DATA RECORDS:

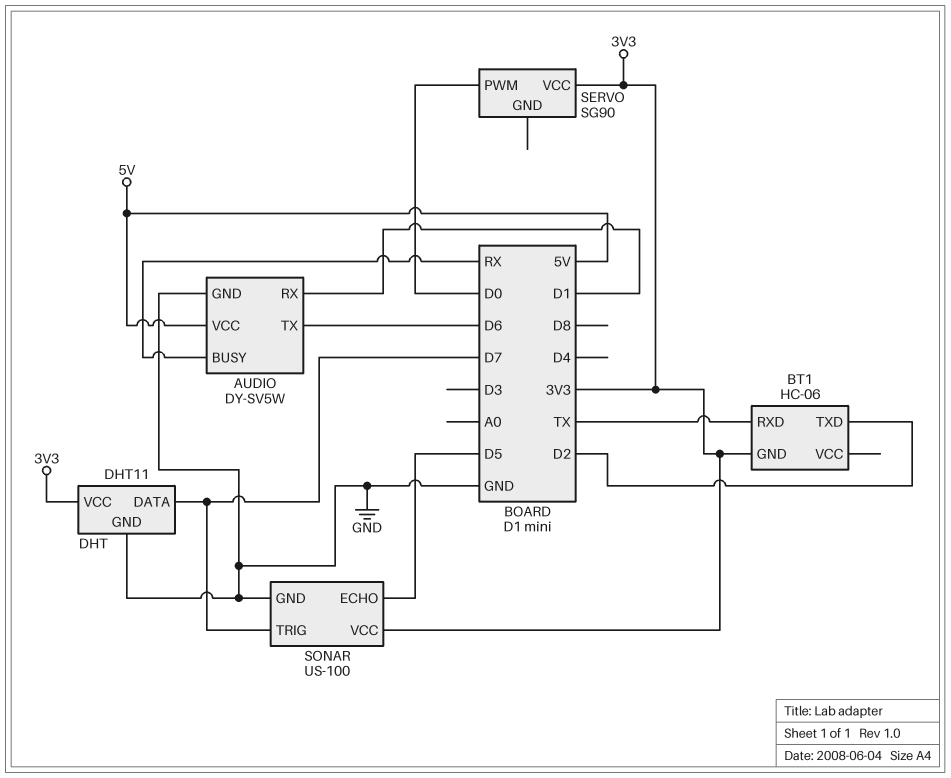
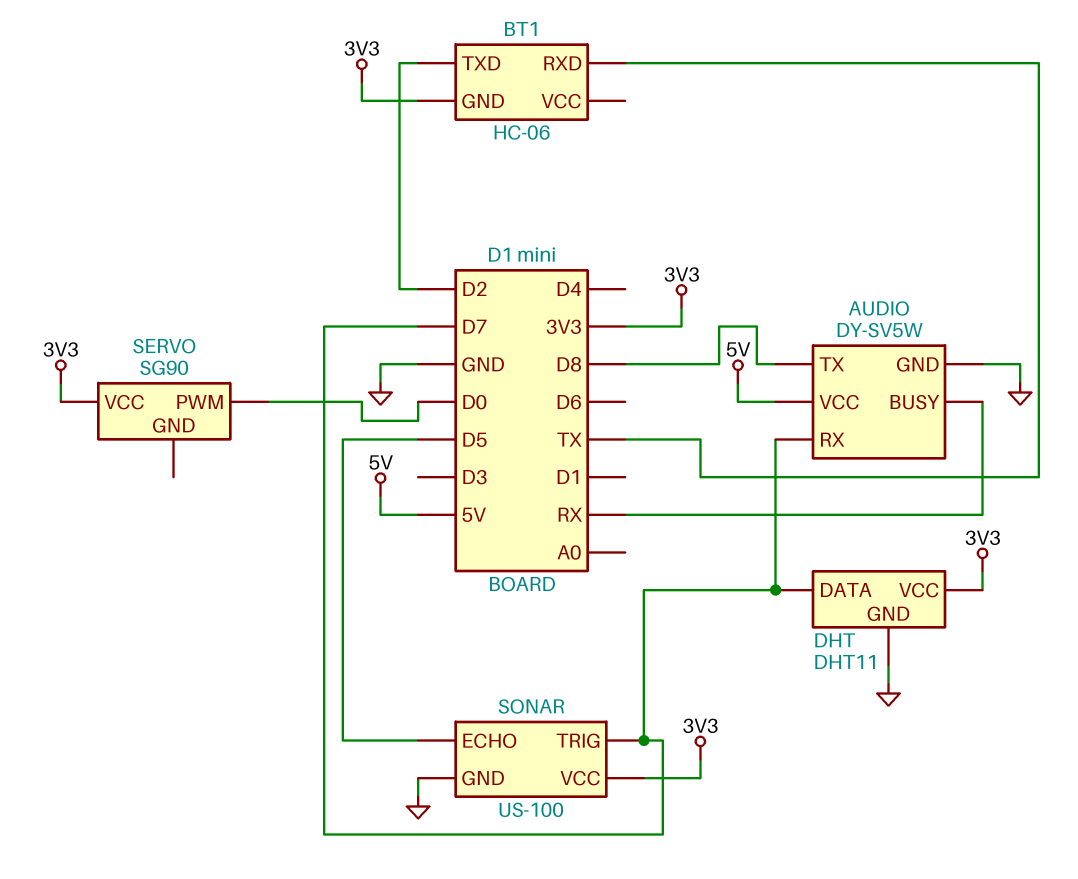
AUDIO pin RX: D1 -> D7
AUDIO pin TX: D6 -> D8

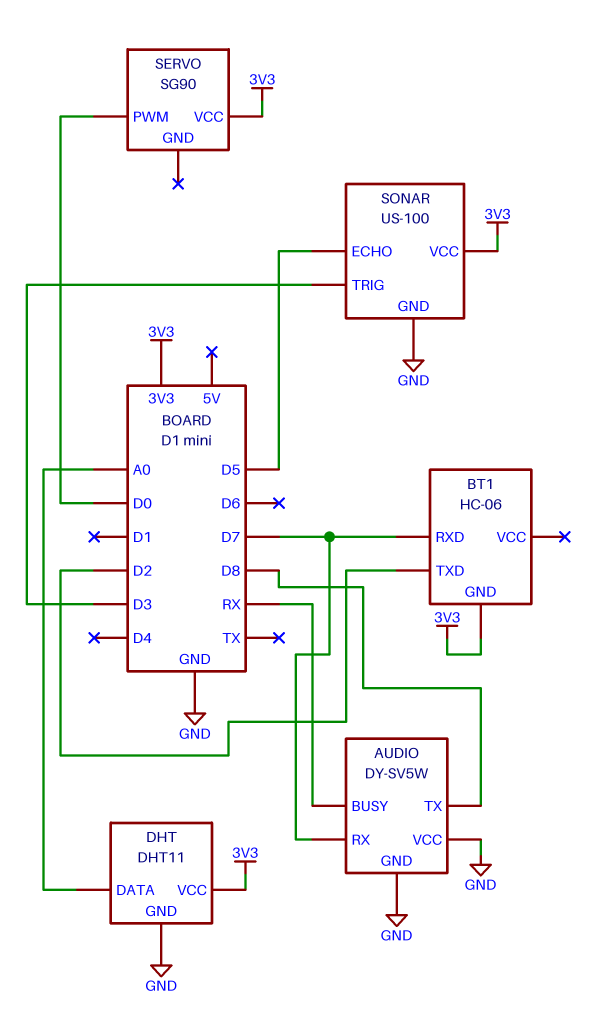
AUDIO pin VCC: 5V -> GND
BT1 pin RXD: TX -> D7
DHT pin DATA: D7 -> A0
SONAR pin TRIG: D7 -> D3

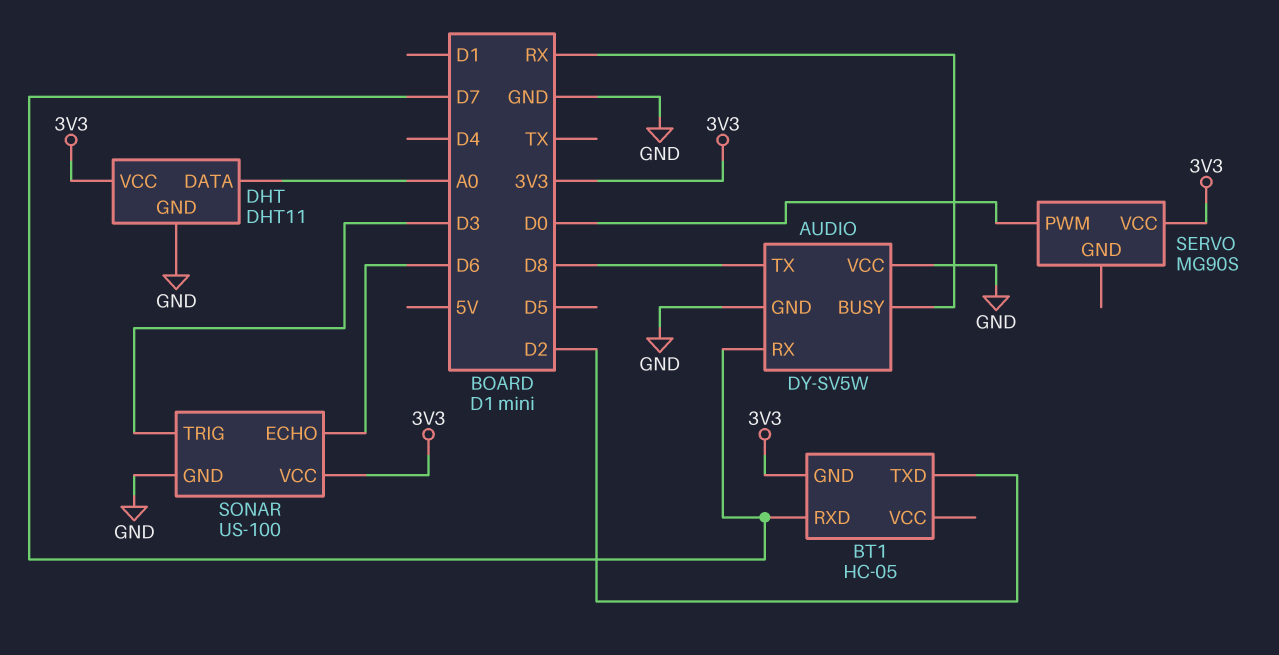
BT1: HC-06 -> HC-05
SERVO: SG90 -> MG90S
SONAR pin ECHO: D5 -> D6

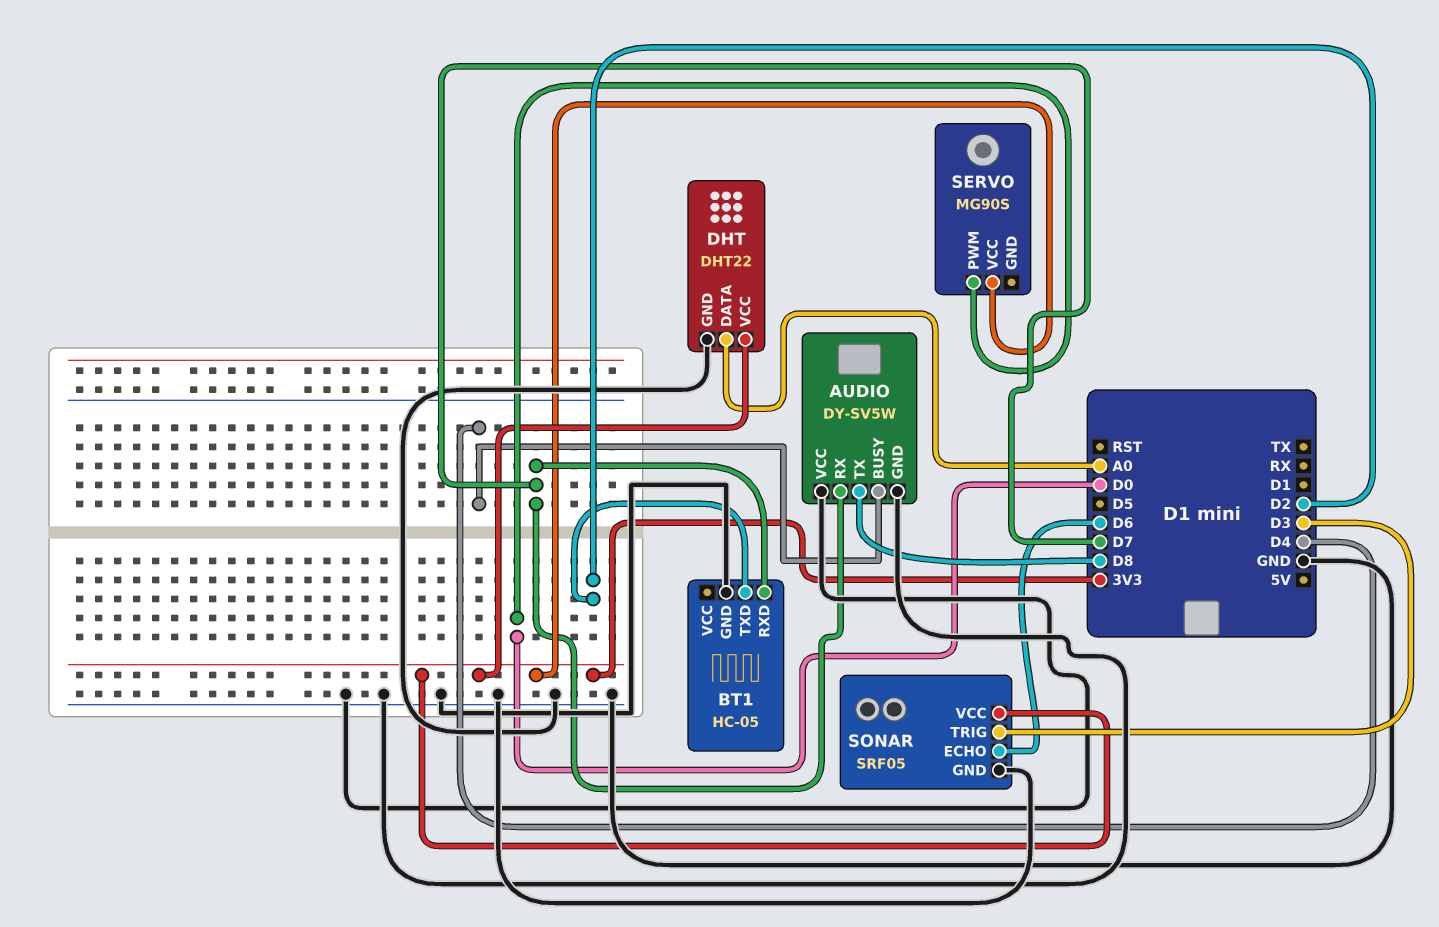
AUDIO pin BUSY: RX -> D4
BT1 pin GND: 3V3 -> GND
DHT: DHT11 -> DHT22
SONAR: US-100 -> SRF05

WORK REQUIRED: Each entry, word for word, belongs in your answer; each picture does not.

ANSWER TO THIS TASK:
AUDIO pin RX: D1 -> D7
AUDIO pin TX: D6 -> D8

AUDIO pin VCC: 5V -> GND
BT1 pin RXD: TX -> D7
DHT pin DATA: D7 -> A0
SONAR pin TRIG: D7 -> D3

BT1: HC-06 -> HC-05
SERVO: SG90 -> MG90S
SONAR pin ECHO: D5 -> D6

AUDIO pin BUSY: RX -> D4
BT1 pin GND: 3V3 -> GND
DHT: DHT11 -> DHT22
SONAR: US-100 -> SRF05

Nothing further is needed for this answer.